Directions:
Where in the data below does the word "XSHUT" appear? Copy every line that has it.

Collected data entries
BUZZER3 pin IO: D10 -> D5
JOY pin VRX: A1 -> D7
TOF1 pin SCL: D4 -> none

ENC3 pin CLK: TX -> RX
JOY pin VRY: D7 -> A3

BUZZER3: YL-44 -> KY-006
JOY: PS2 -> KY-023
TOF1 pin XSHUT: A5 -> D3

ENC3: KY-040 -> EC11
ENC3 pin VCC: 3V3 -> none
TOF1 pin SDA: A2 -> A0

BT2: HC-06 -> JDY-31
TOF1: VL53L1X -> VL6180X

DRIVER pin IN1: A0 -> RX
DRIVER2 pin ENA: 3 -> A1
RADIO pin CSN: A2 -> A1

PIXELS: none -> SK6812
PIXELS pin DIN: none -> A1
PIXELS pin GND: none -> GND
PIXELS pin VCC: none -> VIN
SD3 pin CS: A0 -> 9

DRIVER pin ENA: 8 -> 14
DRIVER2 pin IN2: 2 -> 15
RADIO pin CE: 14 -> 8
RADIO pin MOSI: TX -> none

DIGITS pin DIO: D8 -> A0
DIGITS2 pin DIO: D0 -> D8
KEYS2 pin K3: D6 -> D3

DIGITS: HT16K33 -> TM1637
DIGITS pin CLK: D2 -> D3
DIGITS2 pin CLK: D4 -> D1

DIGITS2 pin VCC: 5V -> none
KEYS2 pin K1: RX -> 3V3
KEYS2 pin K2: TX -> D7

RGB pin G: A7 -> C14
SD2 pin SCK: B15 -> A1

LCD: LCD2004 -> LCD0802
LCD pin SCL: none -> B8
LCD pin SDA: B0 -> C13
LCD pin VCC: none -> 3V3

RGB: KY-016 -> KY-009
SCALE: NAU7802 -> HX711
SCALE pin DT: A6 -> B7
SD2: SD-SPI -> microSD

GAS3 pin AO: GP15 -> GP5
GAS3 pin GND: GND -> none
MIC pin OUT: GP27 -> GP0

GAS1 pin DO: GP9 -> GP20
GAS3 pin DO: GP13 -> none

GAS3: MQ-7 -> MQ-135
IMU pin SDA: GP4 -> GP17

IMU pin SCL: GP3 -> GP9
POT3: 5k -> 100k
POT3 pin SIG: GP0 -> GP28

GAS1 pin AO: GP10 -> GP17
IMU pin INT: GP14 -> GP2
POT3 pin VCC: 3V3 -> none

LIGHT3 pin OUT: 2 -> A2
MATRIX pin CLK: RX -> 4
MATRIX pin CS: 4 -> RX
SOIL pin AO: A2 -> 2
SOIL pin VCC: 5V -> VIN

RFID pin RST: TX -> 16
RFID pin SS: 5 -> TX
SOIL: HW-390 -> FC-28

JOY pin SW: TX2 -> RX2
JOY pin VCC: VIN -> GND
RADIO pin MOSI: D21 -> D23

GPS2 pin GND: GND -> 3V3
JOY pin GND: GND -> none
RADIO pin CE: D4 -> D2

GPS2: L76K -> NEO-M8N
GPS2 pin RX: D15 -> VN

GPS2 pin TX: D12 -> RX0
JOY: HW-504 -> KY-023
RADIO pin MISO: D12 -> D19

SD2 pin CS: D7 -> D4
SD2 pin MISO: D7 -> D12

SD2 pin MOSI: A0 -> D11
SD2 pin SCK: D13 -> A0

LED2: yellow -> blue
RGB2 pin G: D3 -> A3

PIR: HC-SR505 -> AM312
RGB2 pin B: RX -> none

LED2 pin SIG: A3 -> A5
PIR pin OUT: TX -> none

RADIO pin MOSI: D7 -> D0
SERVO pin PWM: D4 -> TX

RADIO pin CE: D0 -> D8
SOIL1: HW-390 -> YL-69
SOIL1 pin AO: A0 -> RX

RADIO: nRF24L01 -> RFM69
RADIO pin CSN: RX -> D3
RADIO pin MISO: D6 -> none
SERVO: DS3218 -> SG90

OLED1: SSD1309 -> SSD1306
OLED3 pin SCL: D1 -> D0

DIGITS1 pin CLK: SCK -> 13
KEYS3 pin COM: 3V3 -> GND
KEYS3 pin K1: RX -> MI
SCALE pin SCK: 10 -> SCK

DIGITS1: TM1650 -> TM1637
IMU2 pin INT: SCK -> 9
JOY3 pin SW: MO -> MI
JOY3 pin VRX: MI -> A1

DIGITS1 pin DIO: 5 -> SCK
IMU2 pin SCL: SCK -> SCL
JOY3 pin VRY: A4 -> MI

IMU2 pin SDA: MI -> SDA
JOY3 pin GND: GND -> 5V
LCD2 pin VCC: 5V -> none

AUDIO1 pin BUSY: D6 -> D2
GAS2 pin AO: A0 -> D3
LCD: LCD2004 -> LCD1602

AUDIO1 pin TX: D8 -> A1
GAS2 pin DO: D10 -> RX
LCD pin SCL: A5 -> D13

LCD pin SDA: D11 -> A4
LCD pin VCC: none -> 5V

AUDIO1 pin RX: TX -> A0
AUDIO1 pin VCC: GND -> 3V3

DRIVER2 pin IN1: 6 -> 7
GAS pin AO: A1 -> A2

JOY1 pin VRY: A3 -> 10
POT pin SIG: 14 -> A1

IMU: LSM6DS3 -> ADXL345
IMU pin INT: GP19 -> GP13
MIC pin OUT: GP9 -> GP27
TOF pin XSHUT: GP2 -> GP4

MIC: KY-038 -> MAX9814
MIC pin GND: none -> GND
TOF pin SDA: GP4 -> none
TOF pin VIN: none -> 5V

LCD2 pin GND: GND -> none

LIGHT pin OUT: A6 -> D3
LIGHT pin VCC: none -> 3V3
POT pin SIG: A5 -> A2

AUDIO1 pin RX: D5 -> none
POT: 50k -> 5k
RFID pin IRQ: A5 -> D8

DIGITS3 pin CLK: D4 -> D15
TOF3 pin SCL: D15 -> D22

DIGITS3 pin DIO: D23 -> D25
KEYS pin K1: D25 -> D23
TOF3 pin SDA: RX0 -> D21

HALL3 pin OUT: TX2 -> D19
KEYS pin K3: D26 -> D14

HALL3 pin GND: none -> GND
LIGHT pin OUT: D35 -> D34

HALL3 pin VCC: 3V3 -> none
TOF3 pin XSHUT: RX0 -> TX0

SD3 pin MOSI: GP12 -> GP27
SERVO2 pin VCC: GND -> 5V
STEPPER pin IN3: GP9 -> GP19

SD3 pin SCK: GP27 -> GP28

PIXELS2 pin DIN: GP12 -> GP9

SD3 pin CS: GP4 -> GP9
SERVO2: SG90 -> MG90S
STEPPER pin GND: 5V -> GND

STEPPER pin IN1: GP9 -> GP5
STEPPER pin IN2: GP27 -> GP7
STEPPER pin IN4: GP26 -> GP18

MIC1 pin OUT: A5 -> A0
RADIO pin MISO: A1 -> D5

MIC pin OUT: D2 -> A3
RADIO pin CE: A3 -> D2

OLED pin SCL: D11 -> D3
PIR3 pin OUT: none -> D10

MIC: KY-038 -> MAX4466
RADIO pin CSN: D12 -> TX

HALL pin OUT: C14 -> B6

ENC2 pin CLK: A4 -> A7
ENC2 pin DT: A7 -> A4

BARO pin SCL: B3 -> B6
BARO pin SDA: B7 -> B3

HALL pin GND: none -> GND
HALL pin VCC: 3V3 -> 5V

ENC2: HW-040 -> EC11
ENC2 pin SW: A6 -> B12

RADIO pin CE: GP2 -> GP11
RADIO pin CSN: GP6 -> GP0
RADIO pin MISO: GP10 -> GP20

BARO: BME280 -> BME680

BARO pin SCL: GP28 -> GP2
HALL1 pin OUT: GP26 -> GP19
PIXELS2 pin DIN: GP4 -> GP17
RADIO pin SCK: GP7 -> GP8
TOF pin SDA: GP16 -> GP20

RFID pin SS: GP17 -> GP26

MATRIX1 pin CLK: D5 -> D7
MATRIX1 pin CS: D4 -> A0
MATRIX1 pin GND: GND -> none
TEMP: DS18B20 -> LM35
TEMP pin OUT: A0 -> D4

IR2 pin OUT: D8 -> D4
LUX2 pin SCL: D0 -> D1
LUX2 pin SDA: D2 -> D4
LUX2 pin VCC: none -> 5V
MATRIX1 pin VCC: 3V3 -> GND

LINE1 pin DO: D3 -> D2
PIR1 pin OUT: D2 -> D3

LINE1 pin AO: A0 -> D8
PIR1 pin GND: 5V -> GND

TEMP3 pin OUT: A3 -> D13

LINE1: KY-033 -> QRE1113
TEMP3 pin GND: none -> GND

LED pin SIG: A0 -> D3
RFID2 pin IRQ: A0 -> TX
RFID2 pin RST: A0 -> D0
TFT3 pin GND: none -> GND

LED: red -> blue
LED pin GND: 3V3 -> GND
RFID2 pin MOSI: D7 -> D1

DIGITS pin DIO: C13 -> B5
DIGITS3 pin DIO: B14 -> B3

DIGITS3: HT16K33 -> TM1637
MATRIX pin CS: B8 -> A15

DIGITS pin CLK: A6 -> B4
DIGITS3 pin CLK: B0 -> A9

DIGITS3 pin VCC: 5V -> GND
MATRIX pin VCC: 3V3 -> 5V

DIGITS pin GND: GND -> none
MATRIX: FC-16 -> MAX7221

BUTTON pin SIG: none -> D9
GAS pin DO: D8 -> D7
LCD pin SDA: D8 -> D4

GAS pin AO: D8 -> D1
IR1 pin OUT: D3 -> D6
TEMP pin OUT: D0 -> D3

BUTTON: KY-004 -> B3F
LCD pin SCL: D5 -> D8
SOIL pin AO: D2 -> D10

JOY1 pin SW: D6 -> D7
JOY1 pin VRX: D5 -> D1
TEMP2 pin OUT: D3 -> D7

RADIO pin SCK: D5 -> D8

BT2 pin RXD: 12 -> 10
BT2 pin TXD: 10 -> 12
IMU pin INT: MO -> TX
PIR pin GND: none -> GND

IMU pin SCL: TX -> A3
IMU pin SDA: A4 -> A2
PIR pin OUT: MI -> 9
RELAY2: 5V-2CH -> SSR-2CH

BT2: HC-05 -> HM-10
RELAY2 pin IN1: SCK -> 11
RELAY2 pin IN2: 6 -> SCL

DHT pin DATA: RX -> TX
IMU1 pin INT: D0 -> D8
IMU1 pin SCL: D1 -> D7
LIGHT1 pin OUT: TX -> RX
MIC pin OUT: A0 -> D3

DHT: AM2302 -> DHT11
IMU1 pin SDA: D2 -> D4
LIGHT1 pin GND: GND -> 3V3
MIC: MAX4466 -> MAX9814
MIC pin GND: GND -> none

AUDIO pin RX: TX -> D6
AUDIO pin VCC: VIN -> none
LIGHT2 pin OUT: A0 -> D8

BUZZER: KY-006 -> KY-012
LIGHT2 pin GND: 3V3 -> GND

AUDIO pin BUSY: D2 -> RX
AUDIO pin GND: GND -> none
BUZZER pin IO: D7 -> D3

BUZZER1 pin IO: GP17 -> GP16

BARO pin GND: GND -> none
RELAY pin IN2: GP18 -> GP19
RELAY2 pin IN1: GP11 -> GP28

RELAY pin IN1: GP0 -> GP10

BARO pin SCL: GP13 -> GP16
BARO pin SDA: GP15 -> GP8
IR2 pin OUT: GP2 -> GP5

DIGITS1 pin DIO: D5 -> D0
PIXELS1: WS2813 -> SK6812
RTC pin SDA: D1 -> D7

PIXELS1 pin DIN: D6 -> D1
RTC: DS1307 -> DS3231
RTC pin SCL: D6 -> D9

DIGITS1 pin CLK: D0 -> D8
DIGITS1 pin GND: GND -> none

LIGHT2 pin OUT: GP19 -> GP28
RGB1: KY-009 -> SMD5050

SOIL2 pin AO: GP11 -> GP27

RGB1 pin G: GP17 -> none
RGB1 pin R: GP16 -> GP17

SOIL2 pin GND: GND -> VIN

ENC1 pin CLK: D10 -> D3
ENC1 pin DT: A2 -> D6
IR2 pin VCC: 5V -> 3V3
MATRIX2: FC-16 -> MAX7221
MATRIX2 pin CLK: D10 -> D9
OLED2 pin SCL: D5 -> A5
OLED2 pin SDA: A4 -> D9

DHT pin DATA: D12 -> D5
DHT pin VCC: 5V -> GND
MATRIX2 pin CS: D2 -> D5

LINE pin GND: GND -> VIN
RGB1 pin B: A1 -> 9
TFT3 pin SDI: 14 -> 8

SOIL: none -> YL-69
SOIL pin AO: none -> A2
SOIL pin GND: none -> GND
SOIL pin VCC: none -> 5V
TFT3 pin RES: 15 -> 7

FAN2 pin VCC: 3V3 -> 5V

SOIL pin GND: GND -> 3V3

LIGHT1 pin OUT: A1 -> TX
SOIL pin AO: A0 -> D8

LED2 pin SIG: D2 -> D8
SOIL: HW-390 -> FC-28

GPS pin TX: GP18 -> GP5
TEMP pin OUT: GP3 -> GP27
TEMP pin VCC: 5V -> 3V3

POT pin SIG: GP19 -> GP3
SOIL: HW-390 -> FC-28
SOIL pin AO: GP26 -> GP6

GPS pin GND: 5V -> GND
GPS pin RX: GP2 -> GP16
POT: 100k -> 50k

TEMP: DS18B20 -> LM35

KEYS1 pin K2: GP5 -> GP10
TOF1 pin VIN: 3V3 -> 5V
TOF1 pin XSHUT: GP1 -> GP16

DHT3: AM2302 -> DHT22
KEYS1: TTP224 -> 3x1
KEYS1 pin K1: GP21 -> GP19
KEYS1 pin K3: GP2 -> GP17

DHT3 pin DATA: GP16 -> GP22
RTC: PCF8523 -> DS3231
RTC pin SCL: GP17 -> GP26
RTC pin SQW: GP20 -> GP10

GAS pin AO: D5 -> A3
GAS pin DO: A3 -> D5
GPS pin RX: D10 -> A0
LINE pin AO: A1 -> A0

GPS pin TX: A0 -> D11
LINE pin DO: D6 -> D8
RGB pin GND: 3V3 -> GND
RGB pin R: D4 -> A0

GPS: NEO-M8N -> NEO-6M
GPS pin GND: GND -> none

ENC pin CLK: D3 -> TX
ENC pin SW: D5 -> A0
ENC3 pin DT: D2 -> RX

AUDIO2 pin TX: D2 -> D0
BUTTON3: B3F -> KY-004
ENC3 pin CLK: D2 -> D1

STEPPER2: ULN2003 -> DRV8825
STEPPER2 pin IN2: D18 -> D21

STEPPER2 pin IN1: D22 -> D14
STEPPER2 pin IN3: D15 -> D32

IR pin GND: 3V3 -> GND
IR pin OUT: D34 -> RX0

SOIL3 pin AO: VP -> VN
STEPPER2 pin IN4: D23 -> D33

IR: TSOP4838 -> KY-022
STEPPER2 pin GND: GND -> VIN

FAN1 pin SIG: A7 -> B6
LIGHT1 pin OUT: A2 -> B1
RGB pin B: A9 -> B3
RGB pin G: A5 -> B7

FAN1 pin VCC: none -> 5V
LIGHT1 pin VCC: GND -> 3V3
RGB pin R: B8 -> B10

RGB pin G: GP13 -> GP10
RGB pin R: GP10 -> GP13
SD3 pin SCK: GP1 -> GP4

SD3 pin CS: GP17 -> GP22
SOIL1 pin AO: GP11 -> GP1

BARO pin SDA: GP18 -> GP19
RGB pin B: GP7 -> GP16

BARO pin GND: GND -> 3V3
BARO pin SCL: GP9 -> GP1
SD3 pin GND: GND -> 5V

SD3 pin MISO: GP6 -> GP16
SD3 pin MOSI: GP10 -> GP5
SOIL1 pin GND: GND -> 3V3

Task solution:
TOF1 pin XSHUT: A5 -> D3
TOF pin XSHUT: GP2 -> GP4
TOF3 pin XSHUT: RX0 -> TX0
TOF1 pin XSHUT: GP1 -> GP16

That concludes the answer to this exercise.